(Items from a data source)
────────────────────────────────────────

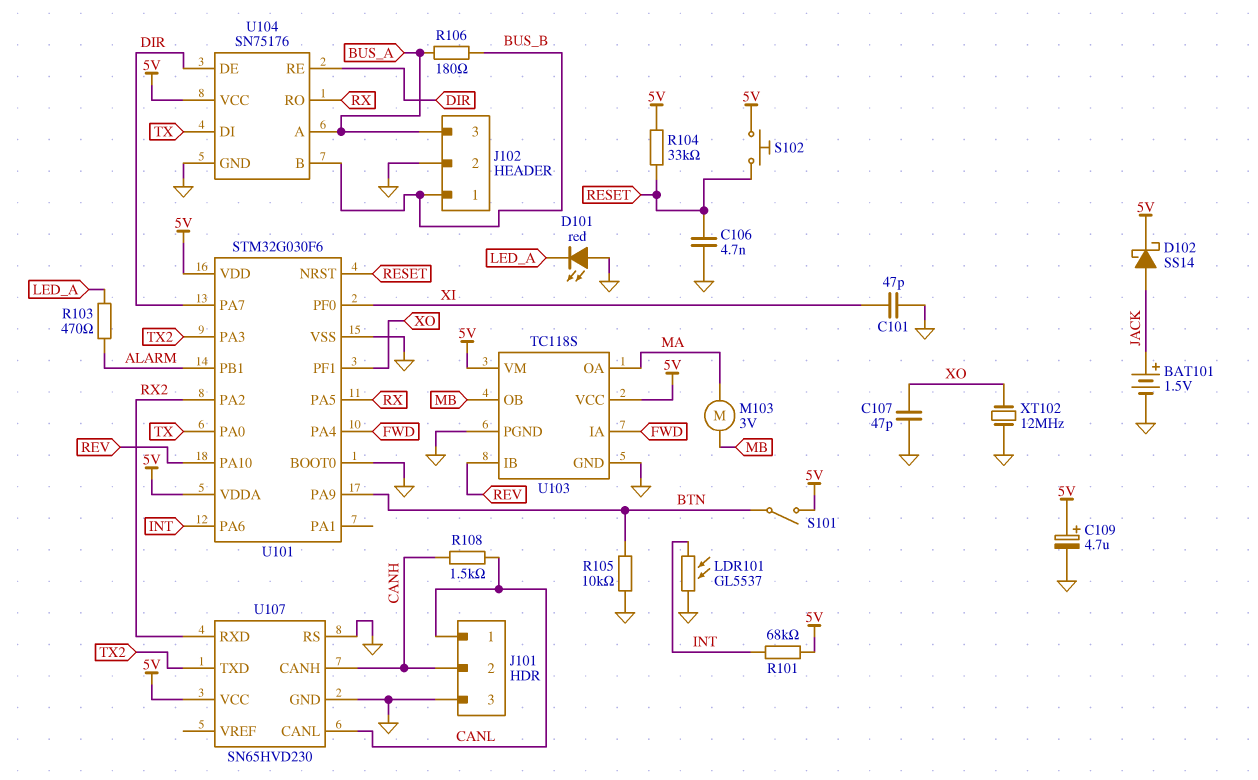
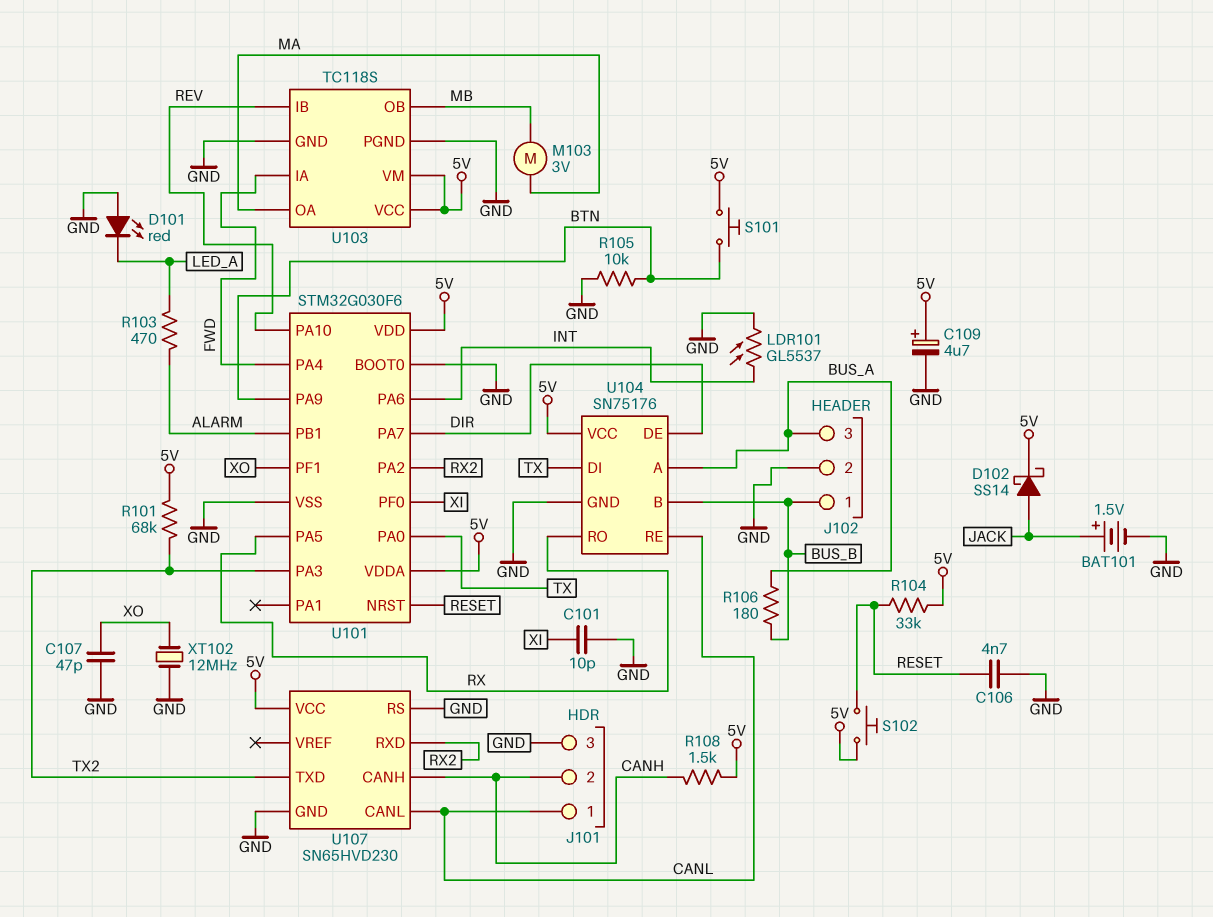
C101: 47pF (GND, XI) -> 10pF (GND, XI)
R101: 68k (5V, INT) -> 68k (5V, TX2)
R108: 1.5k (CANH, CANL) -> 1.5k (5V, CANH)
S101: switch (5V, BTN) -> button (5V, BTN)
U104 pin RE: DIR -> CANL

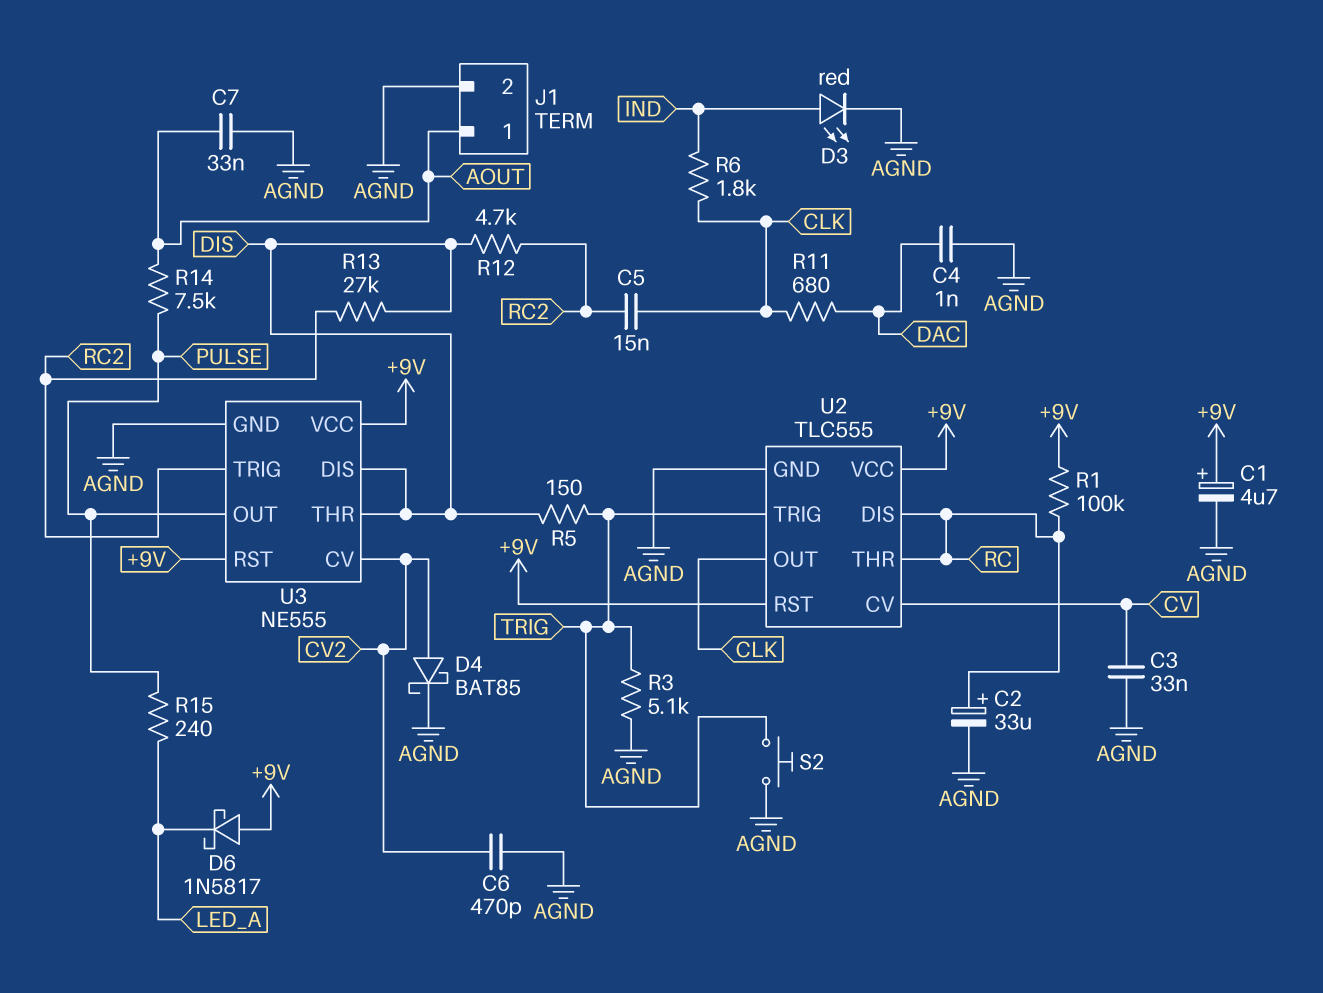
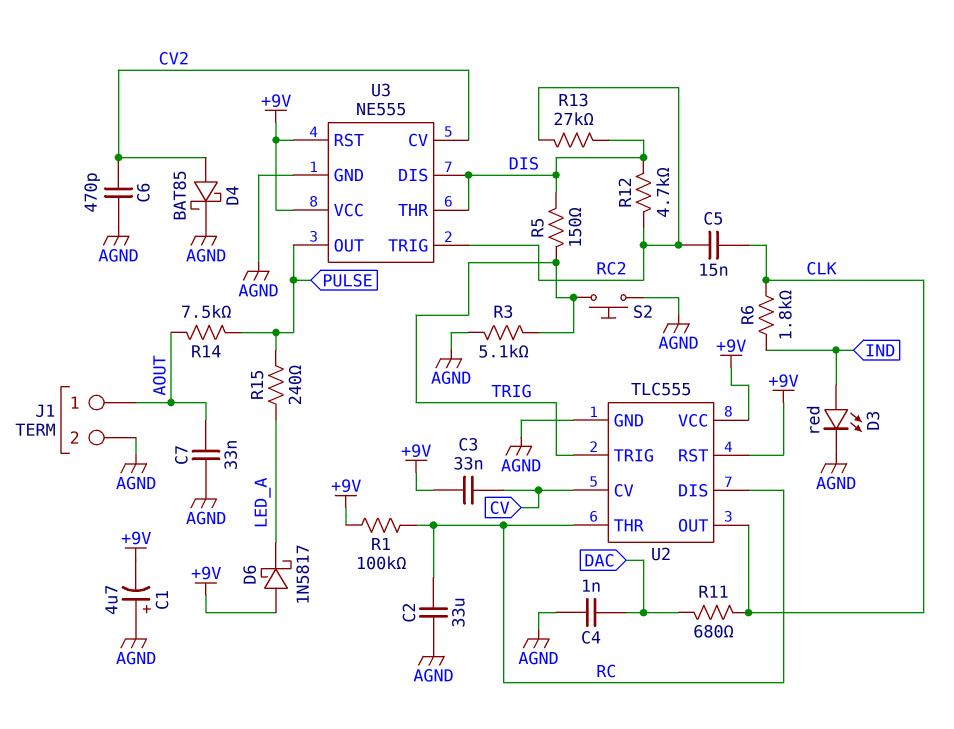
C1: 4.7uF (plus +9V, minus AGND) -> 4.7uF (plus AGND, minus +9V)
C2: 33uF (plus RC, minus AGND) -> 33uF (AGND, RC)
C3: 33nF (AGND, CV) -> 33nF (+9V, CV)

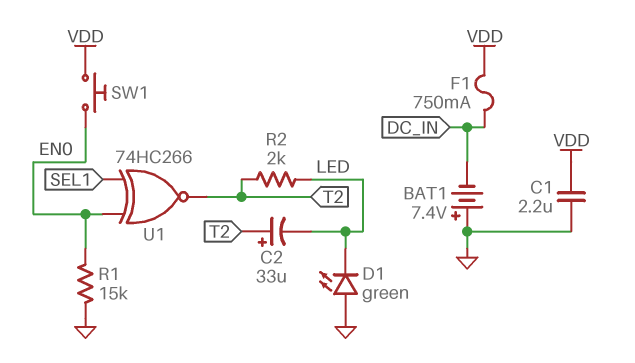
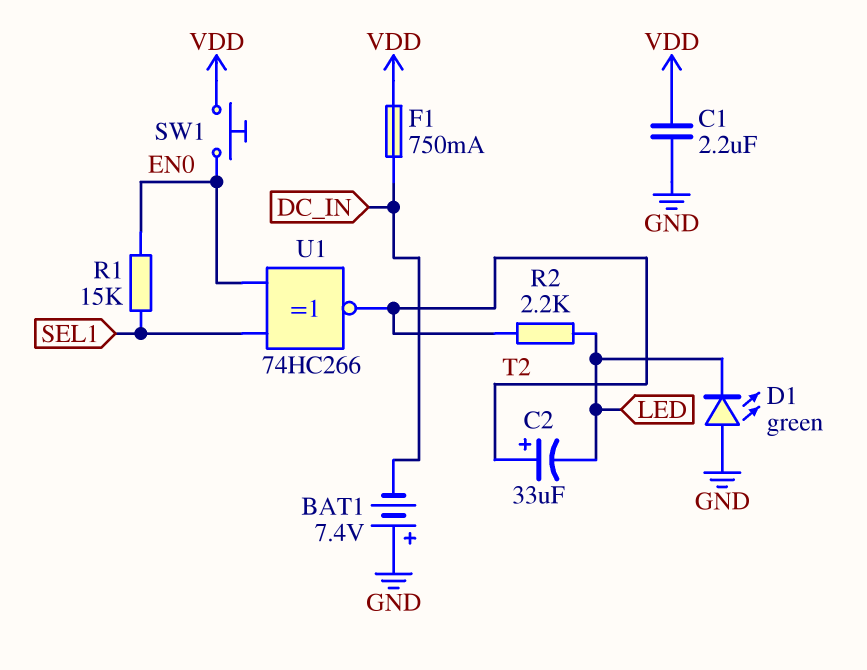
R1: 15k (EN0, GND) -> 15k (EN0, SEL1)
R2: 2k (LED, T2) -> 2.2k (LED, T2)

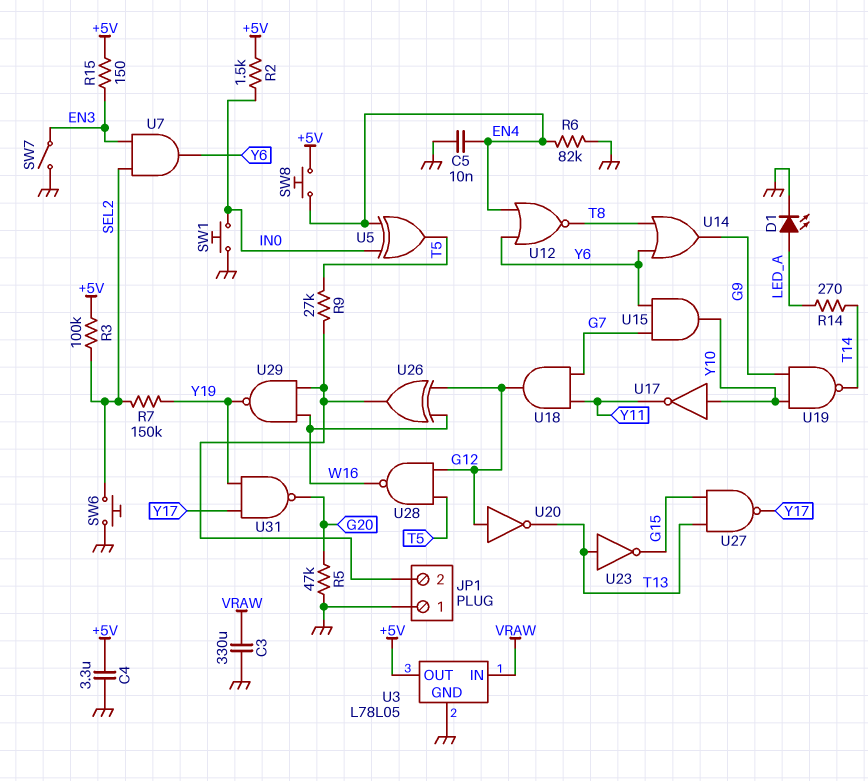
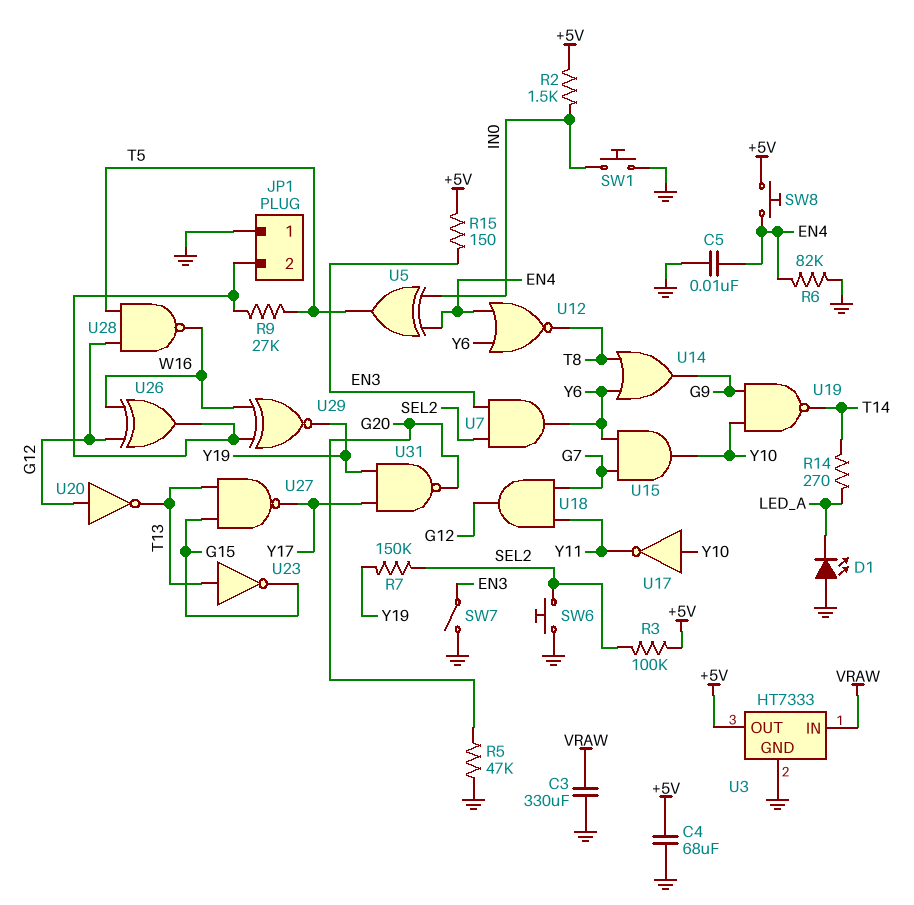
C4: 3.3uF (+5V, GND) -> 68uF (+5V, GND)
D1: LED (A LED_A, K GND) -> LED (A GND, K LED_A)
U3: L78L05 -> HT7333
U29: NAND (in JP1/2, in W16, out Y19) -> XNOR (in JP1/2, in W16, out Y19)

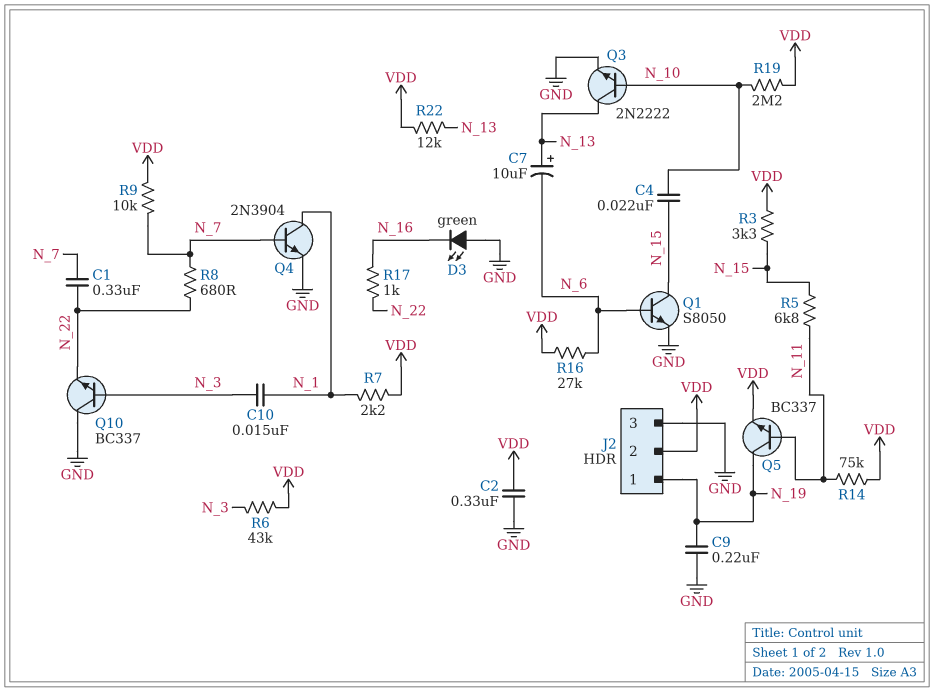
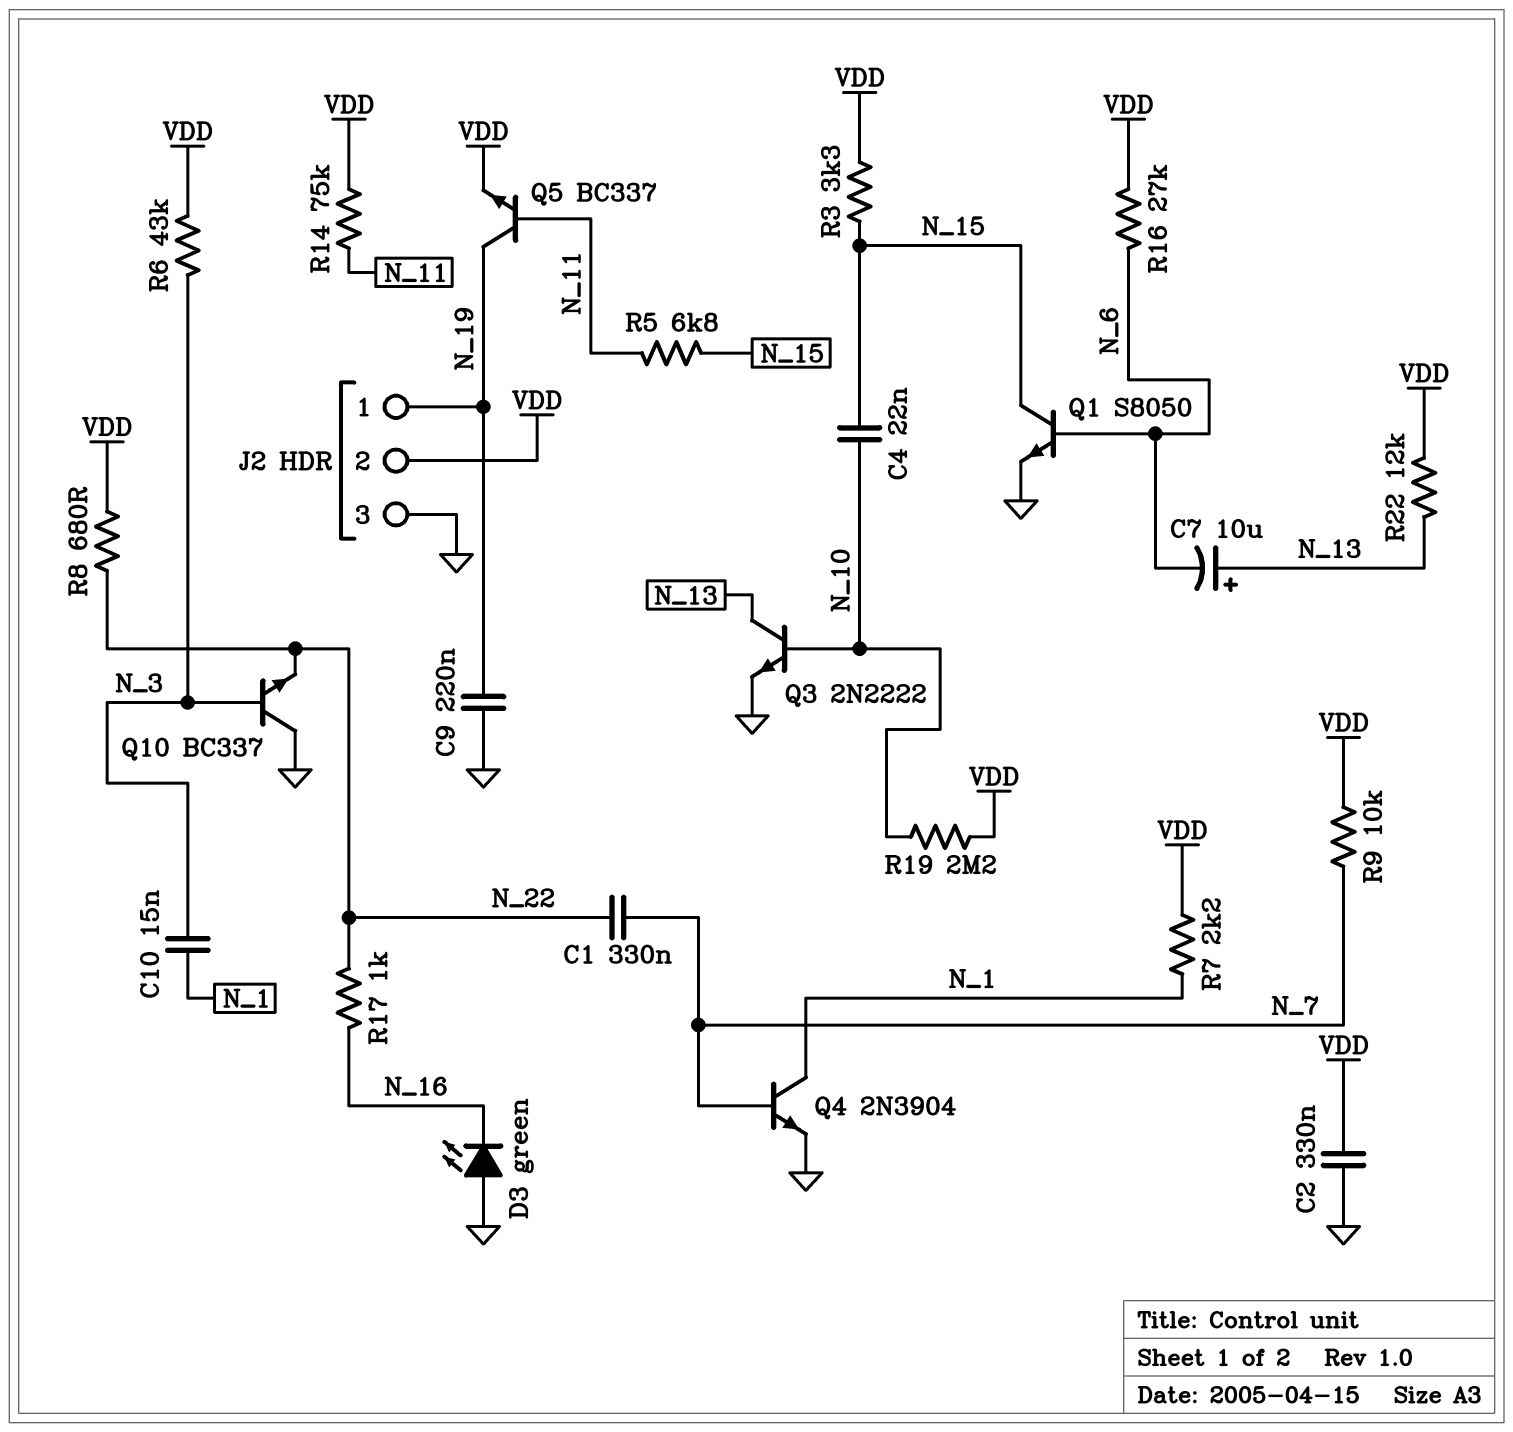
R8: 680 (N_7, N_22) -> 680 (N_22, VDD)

────────────────────────────────────────

• _DESCRIPTION OF THE TASK_
Word for word, restate the lines from the line containing "R2: 2k (LED, T2) -> 2.2k (LED, T2)" through the end of the data, including the first and last of them. Pictures stay out.

• _ANSWER FOR THE TASK_
R2: 2k (LED, T2) -> 2.2k (LED, T2)

C4: 3.3uF (+5V, GND) -> 68uF (+5V, GND)
D1: LED (A LED_A, K GND) -> LED (A GND, K LED_A)
U3: L78L05 -> HT7333
U29: NAND (in JP1/2, in W16, out Y19) -> XNOR (in JP1/2, in W16, out Y19)

R8: 680 (N_7, N_22) -> 680 (N_22, VDD)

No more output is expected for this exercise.